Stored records
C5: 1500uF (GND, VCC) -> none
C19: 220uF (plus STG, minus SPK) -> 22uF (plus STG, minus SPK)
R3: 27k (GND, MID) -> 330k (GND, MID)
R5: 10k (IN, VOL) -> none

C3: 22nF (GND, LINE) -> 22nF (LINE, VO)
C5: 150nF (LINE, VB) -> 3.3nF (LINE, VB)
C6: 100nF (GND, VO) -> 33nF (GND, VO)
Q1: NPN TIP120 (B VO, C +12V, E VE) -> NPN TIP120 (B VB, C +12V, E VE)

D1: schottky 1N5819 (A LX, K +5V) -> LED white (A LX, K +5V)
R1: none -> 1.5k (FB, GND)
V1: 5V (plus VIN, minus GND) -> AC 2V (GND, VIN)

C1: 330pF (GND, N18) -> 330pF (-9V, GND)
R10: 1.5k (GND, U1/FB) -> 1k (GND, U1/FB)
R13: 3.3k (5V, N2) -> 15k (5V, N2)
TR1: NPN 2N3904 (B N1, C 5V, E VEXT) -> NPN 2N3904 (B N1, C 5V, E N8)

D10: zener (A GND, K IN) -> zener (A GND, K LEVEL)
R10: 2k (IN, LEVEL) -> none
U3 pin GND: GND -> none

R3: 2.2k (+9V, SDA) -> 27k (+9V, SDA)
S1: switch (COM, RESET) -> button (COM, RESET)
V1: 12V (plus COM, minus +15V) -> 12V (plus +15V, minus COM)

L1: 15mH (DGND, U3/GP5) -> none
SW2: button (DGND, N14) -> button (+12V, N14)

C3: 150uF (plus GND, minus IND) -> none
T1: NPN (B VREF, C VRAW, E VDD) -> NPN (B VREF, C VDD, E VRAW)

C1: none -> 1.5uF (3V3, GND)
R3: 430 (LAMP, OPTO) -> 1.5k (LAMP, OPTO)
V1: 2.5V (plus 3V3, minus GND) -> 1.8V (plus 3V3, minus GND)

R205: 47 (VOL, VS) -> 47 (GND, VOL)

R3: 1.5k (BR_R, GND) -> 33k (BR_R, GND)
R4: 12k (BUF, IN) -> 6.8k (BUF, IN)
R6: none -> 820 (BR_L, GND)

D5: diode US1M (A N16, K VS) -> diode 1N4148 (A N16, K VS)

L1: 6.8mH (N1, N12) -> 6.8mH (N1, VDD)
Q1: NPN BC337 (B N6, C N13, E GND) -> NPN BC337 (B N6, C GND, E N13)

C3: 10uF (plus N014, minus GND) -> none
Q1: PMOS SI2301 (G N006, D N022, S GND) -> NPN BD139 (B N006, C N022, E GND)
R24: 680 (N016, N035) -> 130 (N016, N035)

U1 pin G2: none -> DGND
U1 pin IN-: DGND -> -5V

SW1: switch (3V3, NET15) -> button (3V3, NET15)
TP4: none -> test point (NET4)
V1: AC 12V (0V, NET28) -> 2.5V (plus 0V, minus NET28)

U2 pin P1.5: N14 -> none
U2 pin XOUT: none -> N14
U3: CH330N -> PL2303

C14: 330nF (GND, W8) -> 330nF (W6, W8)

What is being asked
Return every line above that contains the word "DGND".

Completed task
L1: 15mH (DGND, U3/GP5) -> none
SW2: button (DGND, N14) -> button (+12V, N14)
U1 pin G2: none -> DGND
U1 pin IN-: DGND -> -5V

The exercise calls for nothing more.